--- START ---
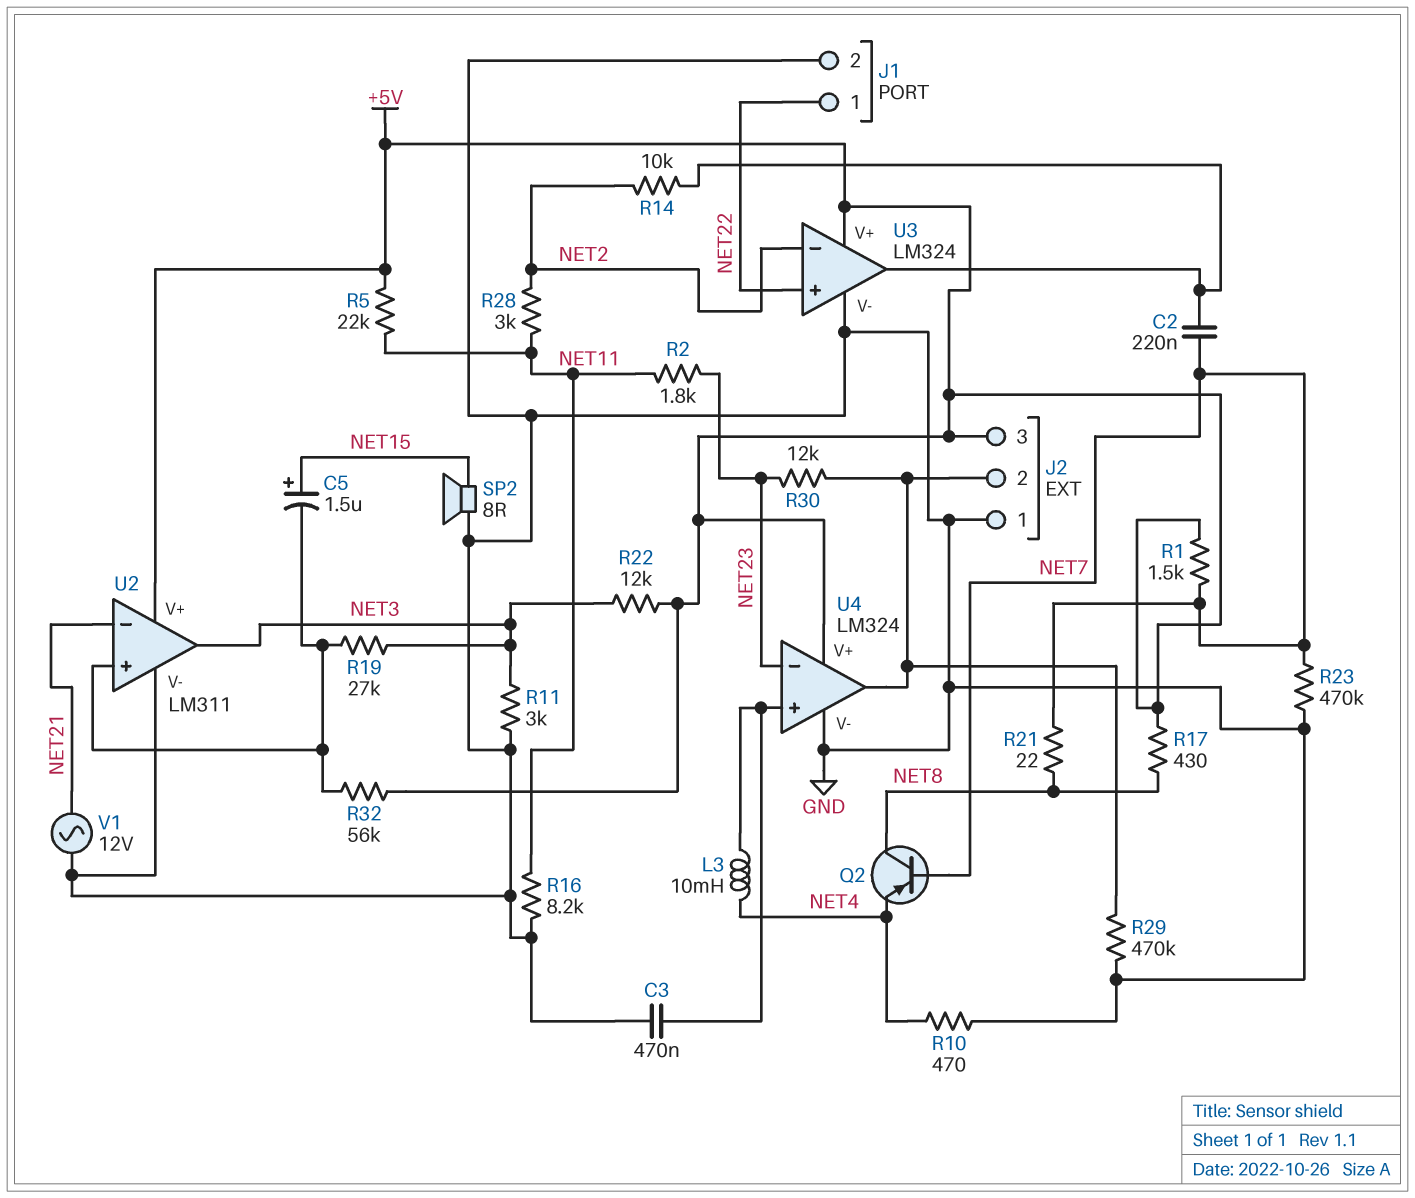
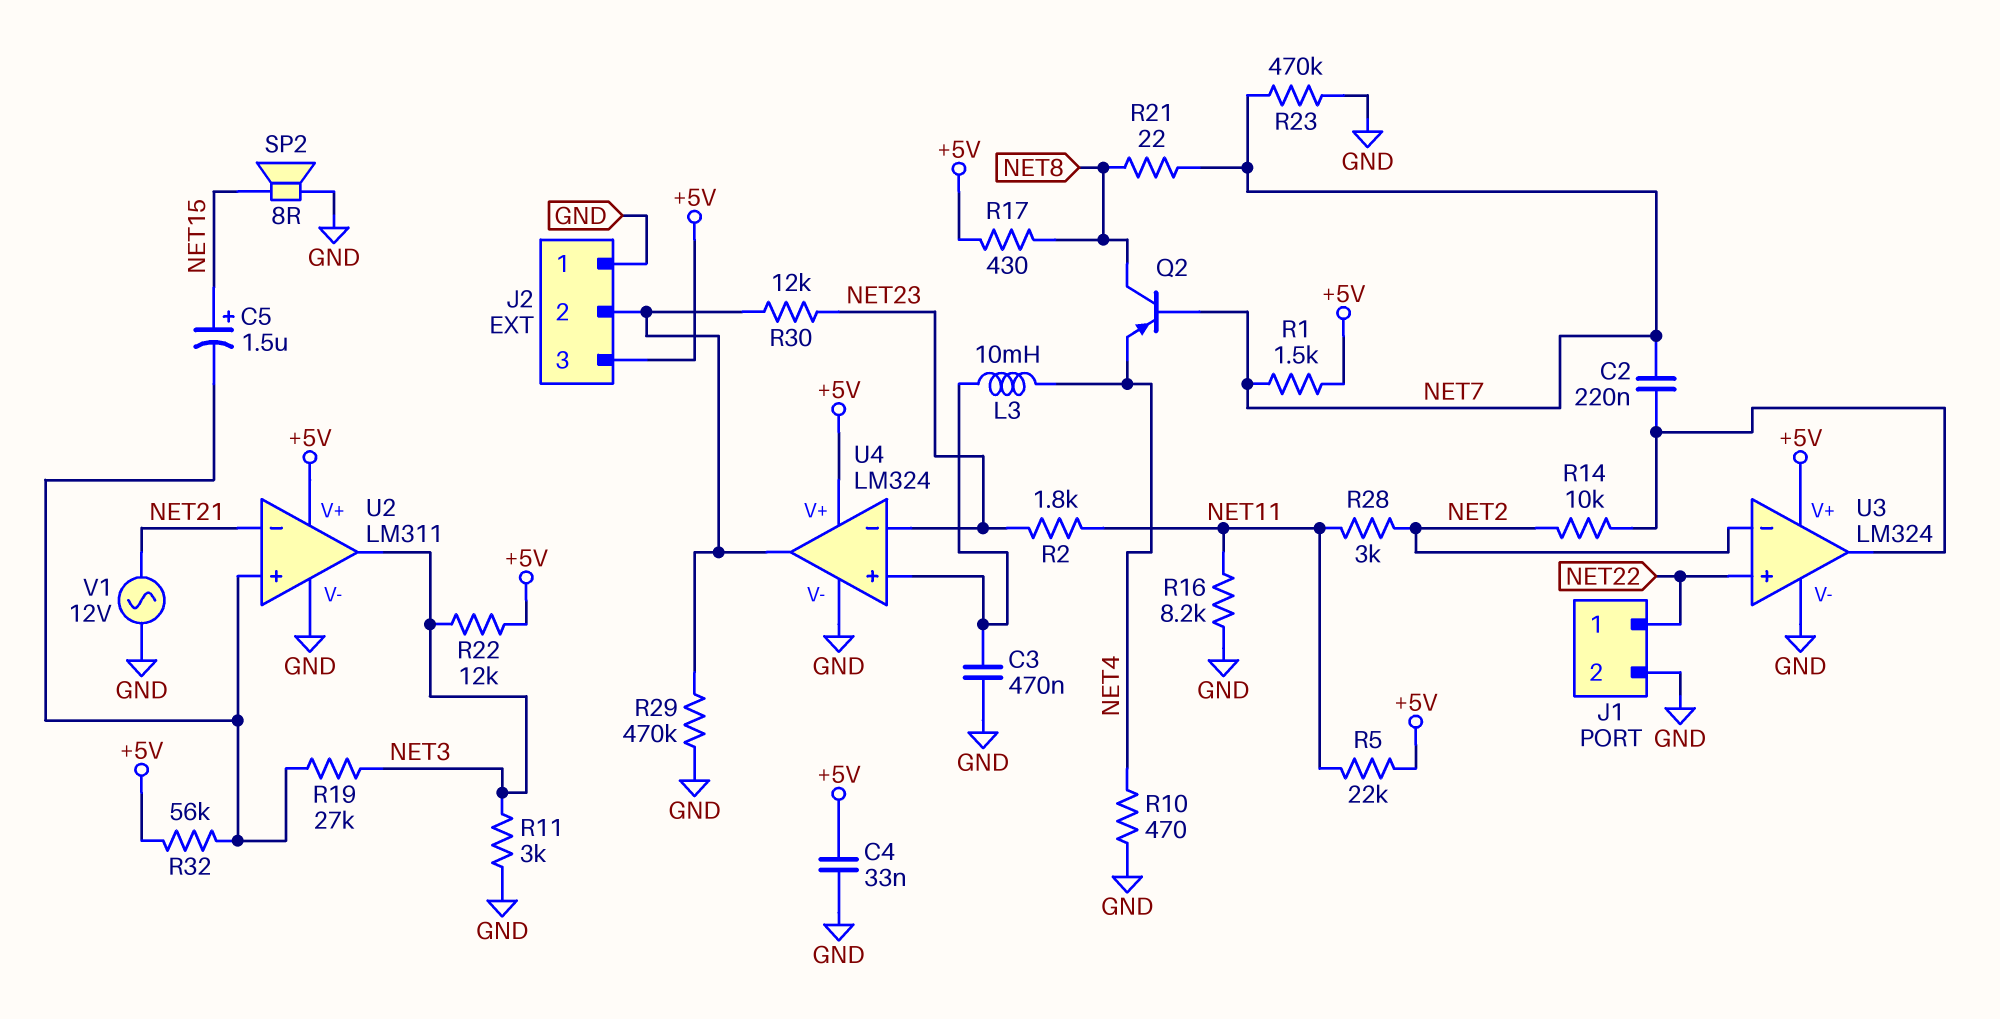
C4: none -> 33nF (+5V, GND)

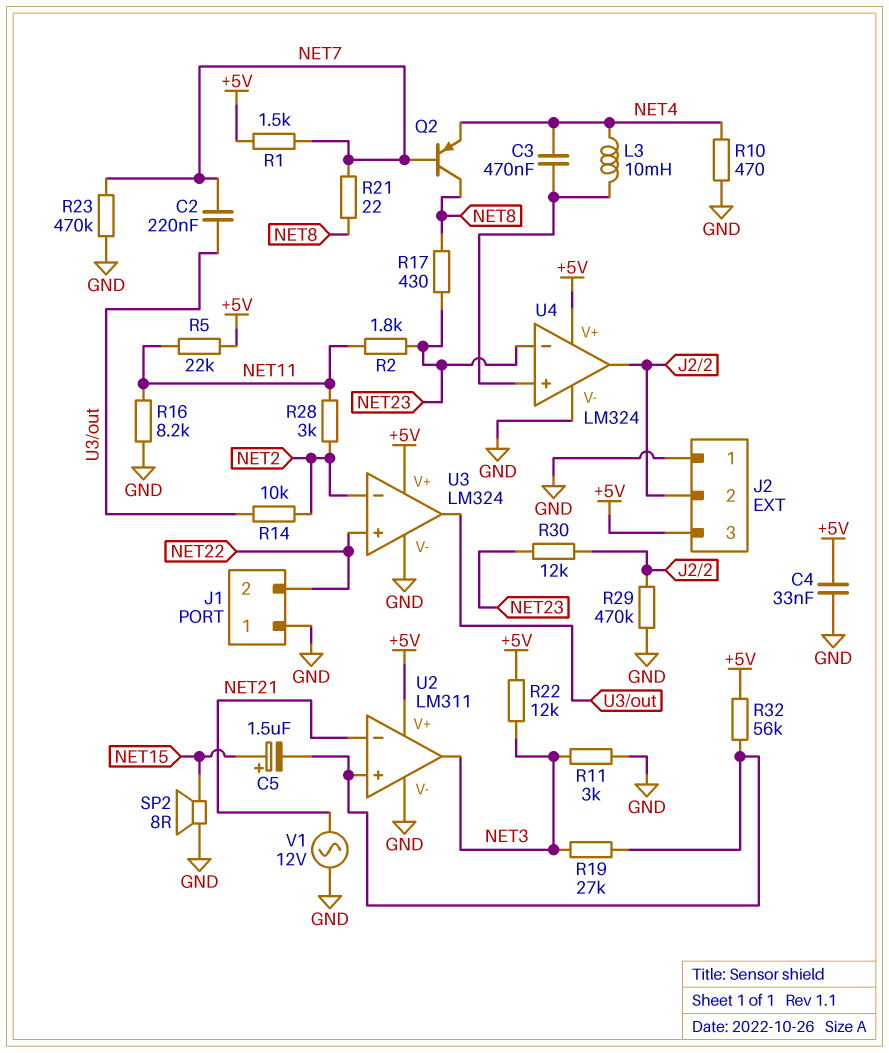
C3: 470nF (GND, U4/in+) -> 470nF (NET4, U4/in+)
J1 pin 1: NET22 -> GND
J1 pin 2: GND -> NET22
R17: 430 (+5V, NET8) -> 430 (NET8, NET23)

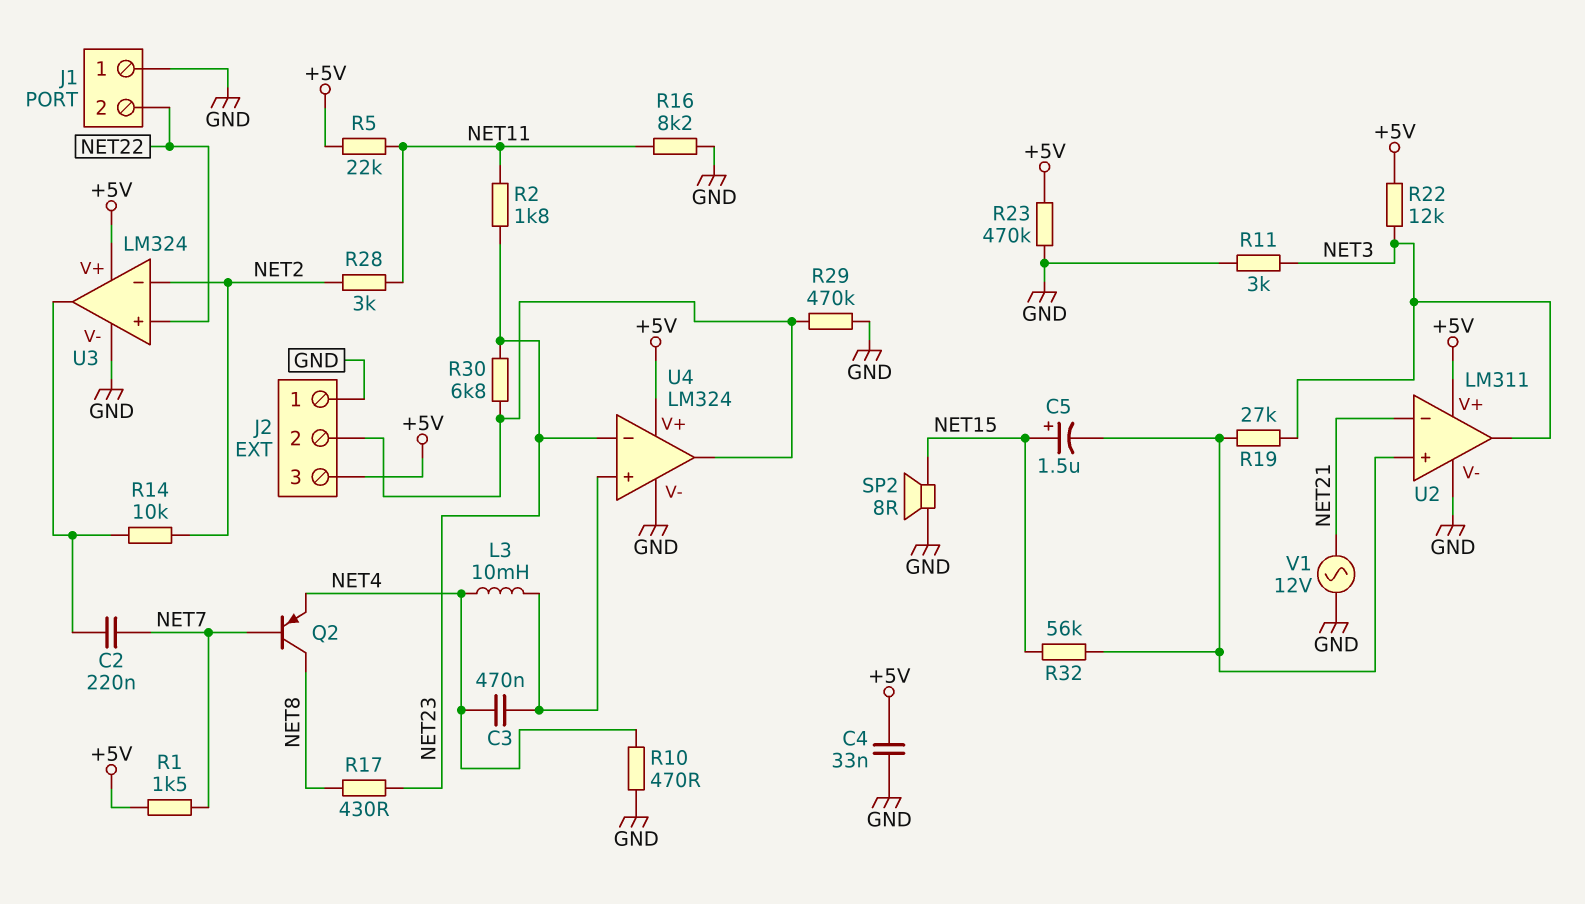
R21: 22 (NET7, NET8) -> none
R23: 470k (GND, NET7) -> 470k (+5V, GND)
R30: 12k (J2/2, NET23) -> 6.8k (J2/2, NET23)
R32: 56k (+5V, U2/in+) -> 56k (NET15, U2/in+)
--- END ---
● **Work to be completed**
Locate the lines above that hold the word "none". Show every one of them.

● **Your response**
C4: none -> 33nF (+5V, GND)
R21: 22 (NET7, NET8) -> none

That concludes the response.